• _YOUR INSTRUCTIONS_
Leave out the pictures and output the data verbatim.

• _DATA EXCERPT_
● ● ● ●
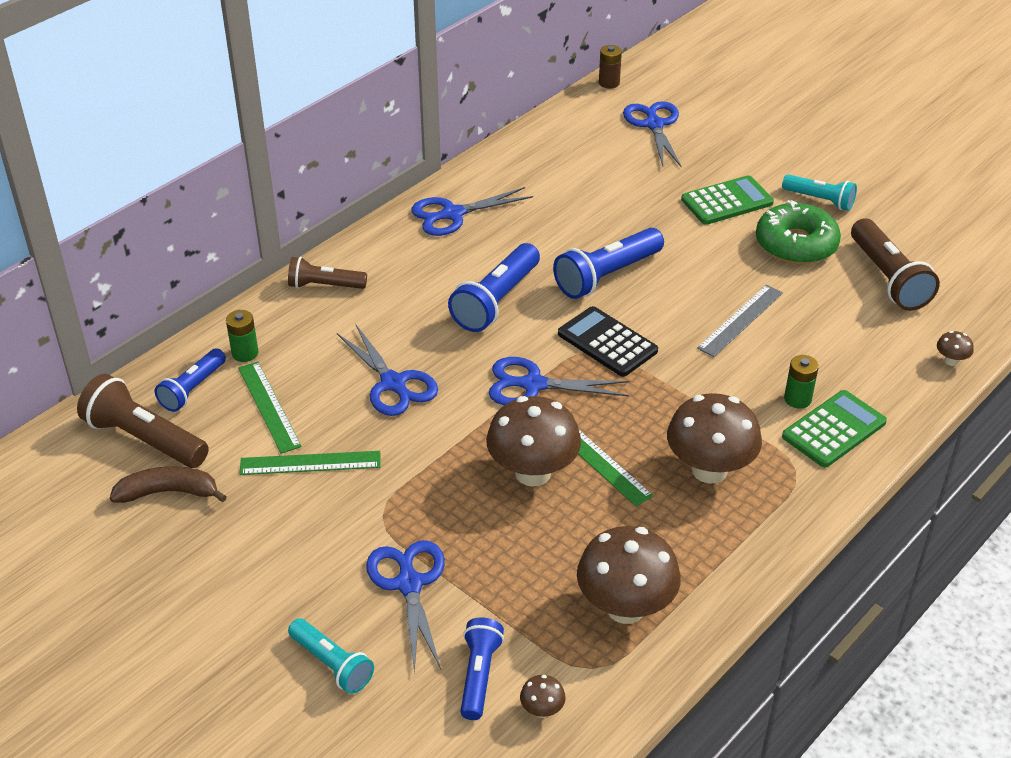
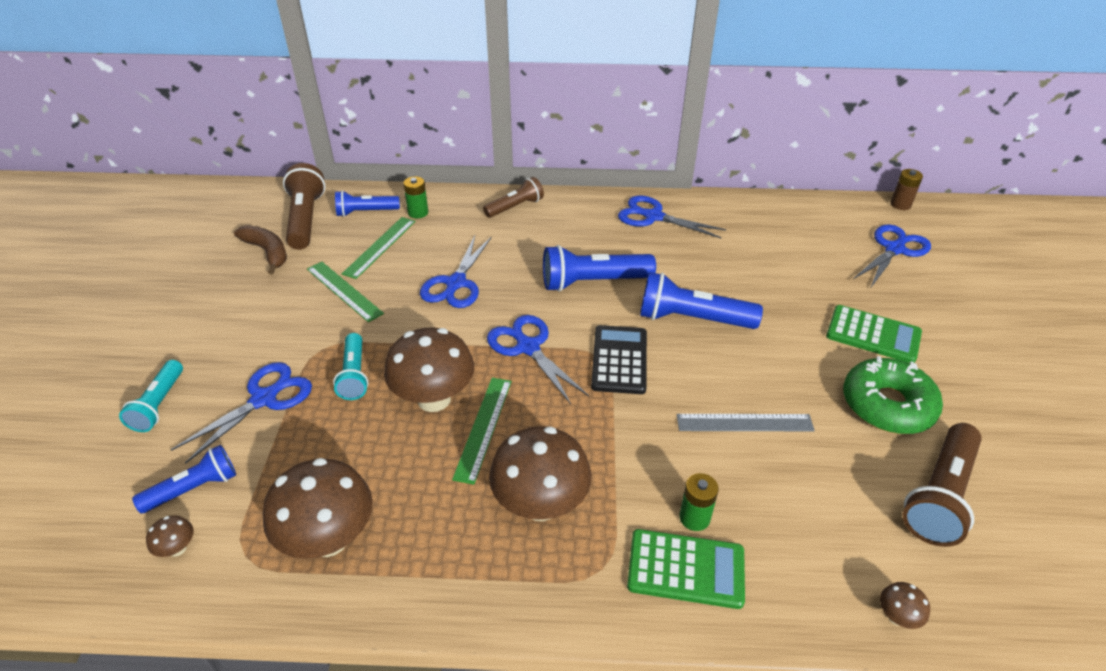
camera: 50 degrees right, 0 degrees up
(325, 286) = (515, 207): brown flashlight -> brown flashlight turned 90 degrees clockwise
(820, 200) = (966, 389): turquoise flashlight -> turquoise flashlight (354, 375)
● ● ● ●
• _RESPONSE BELOW_
camera: 50 degrees right, 0 degrees up
(325, 286) = (515, 207): brown flashlight -> brown flashlight turned 90 degrees clockwise
(820, 200) = (966, 389): turquoise flashlight -> turquoise flashlight (354, 375)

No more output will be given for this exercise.